▶ **Work to complete**
What the task requires is an exact printout of the listing below, pictures excluded.

▶ **Source data**
• • •

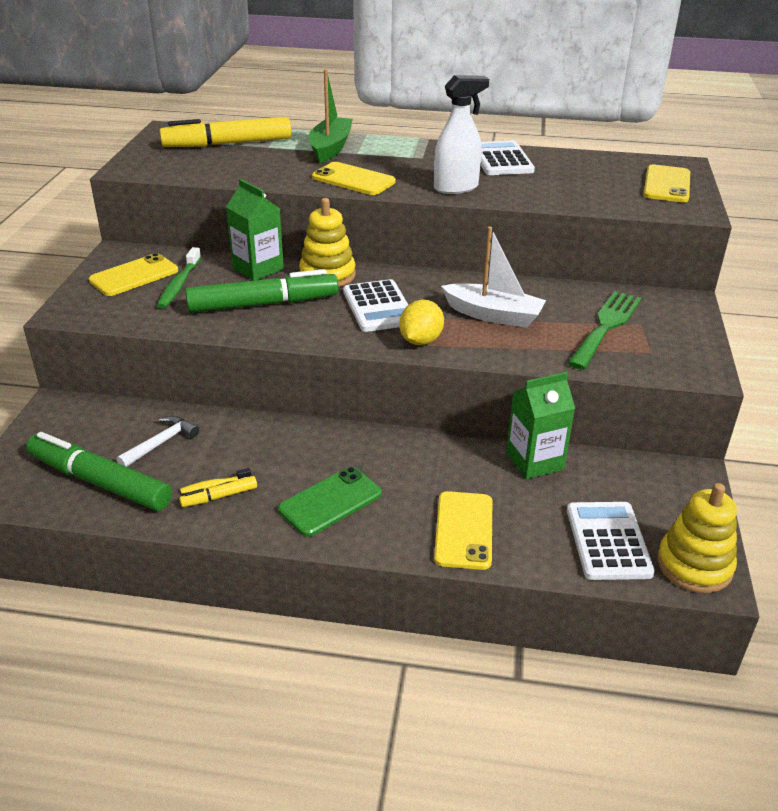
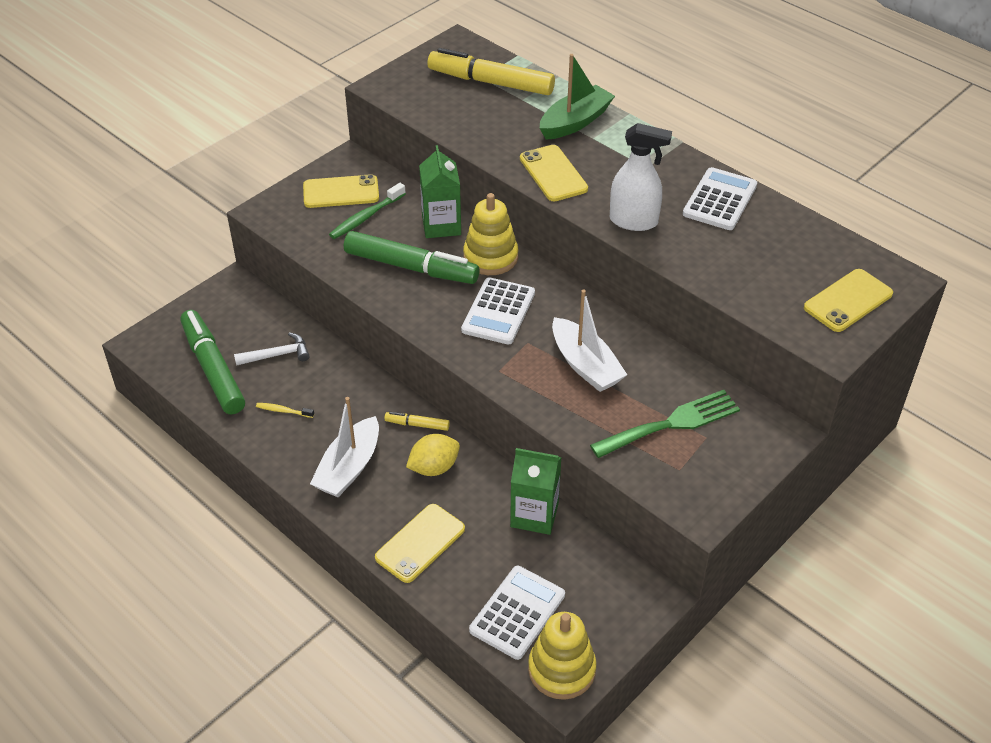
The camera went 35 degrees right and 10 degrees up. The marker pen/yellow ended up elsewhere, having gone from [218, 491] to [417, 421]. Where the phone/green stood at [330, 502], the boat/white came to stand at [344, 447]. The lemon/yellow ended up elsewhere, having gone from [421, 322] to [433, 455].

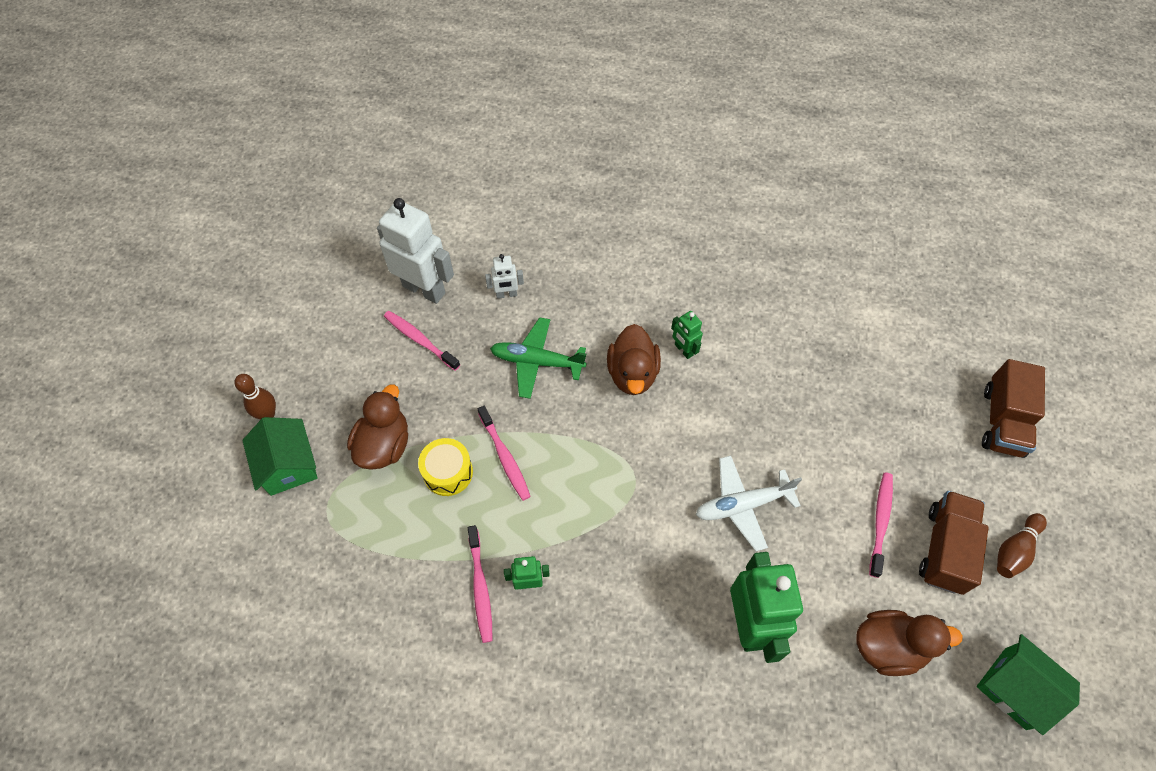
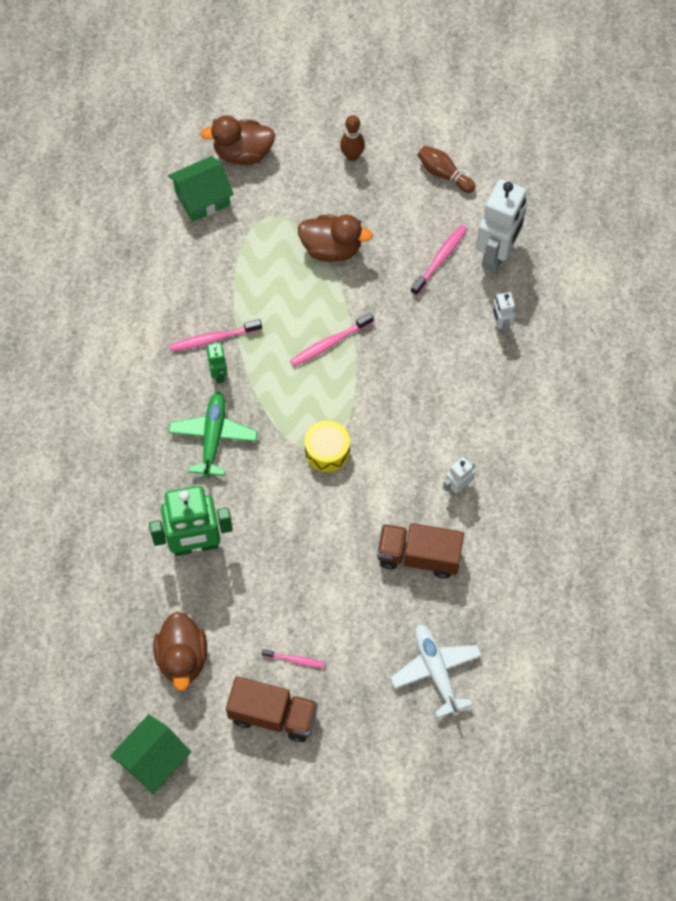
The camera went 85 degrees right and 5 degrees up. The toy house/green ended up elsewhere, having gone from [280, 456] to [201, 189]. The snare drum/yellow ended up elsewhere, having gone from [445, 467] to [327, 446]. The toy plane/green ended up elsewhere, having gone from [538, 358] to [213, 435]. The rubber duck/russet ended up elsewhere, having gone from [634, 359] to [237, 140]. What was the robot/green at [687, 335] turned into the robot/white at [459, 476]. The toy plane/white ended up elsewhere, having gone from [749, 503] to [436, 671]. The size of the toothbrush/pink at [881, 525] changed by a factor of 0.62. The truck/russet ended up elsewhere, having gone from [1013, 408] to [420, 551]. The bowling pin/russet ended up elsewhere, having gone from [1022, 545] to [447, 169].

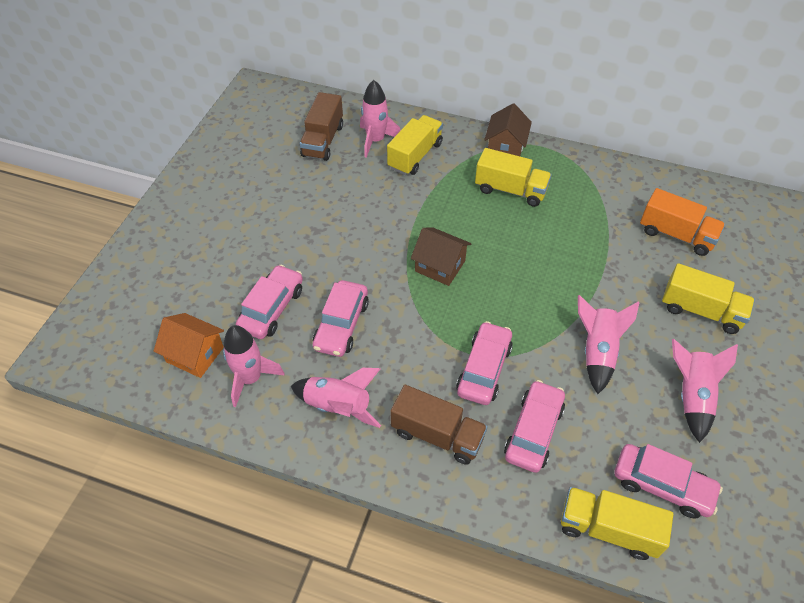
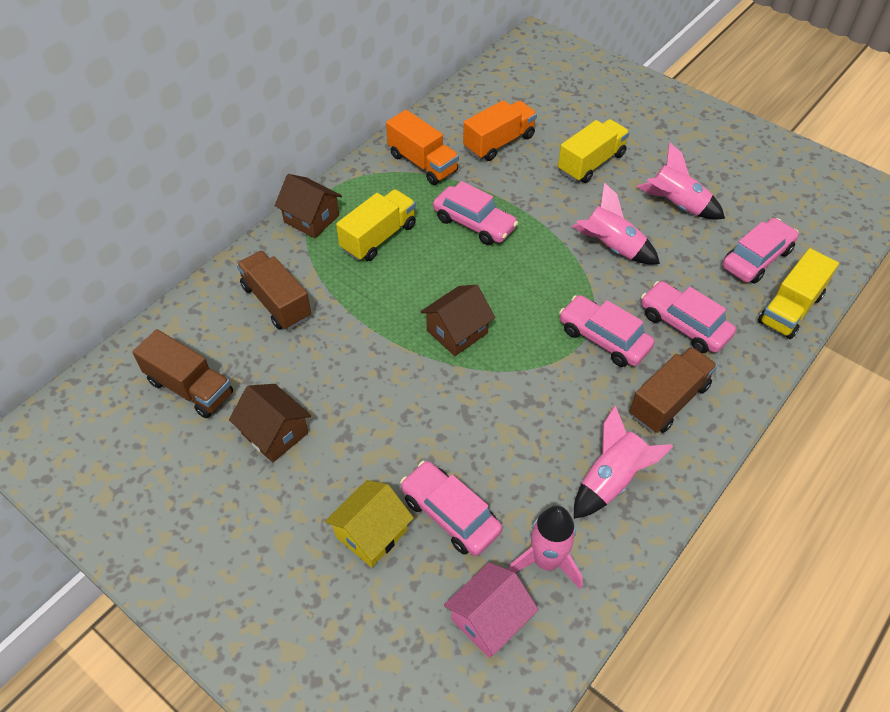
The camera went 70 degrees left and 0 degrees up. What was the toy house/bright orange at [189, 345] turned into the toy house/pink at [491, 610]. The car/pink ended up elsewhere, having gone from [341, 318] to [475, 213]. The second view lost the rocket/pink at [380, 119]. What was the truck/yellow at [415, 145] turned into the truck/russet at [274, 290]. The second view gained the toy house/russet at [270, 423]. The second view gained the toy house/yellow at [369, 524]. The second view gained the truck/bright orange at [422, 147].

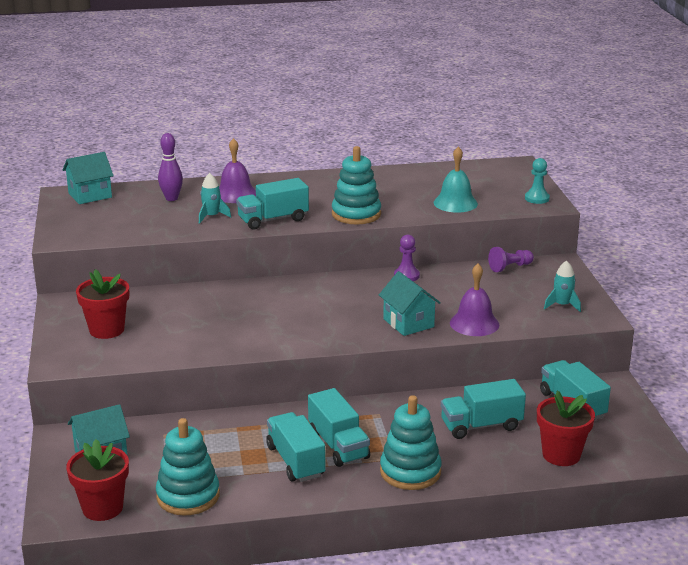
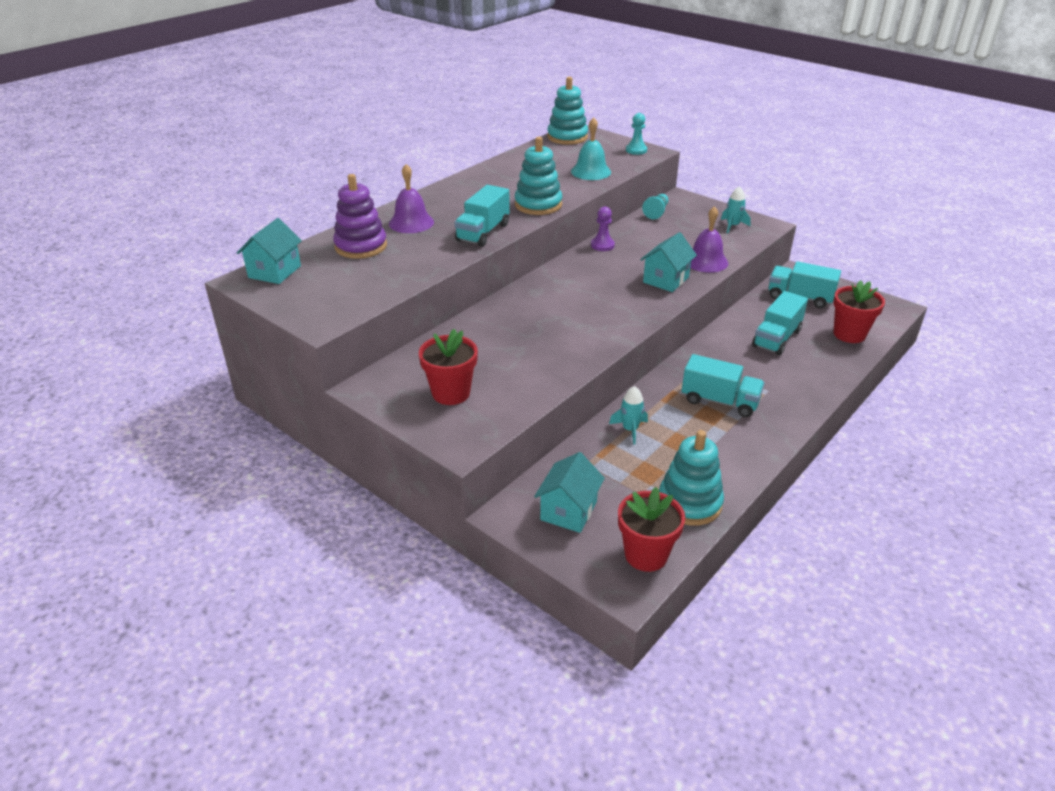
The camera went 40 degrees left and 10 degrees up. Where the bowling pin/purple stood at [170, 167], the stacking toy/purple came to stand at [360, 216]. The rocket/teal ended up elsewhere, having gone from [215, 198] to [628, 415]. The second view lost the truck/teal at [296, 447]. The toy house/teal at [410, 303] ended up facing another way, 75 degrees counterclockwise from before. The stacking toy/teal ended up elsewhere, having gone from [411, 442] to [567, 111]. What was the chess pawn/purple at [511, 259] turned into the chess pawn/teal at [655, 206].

• • •

▶ **Task response**
The camera went 35 degrees right and 10 degrees up. The marker pen/yellow ended up elsewhere, having gone from [218, 491] to [417, 421]. Where the phone/green stood at [330, 502], the boat/white came to stand at [344, 447]. The lemon/yellow ended up elsewhere, having gone from [421, 322] to [433, 455].

The camera went 85 degrees right and 5 degrees up. The toy house/green ended up elsewhere, having gone from [280, 456] to [201, 189]. The snare drum/yellow ended up elsewhere, having gone from [445, 467] to [327, 446]. The toy plane/green ended up elsewhere, having gone from [538, 358] to [213, 435]. The rubber duck/russet ended up elsewhere, having gone from [634, 359] to [237, 140]. What was the robot/green at [687, 335] turned into the robot/white at [459, 476]. The toy plane/white ended up elsewhere, having gone from [749, 503] to [436, 671]. The size of the toothbrush/pink at [881, 525] changed by a factor of 0.62. The truck/russet ended up elsewhere, having gone from [1013, 408] to [420, 551]. The bowling pin/russet ended up elsewhere, having gone from [1022, 545] to [447, 169].

The camera went 70 degrees left and 0 degrees up. What was the toy house/bright orange at [189, 345] turned into the toy house/pink at [491, 610]. The car/pink ended up elsewhere, having gone from [341, 318] to [475, 213]. The second view lost the rocket/pink at [380, 119]. What was the truck/yellow at [415, 145] turned into the truck/russet at [274, 290]. The second view gained the toy house/russet at [270, 423]. The second view gained the toy house/yellow at [369, 524]. The second view gained the truck/bright orange at [422, 147].

The camera went 40 degrees left and 10 degrees up. Where the bowling pin/purple stood at [170, 167], the stacking toy/purple came to stand at [360, 216]. The rocket/teal ended up elsewhere, having gone from [215, 198] to [628, 415]. The second view lost the truck/teal at [296, 447]. The toy house/teal at [410, 303] ended up facing another way, 75 degrees counterclockwise from before. The stacking toy/teal ended up elsewhere, having gone from [411, 442] to [567, 111]. What was the chess pawn/purple at [511, 259] turned into the chess pawn/teal at [655, 206].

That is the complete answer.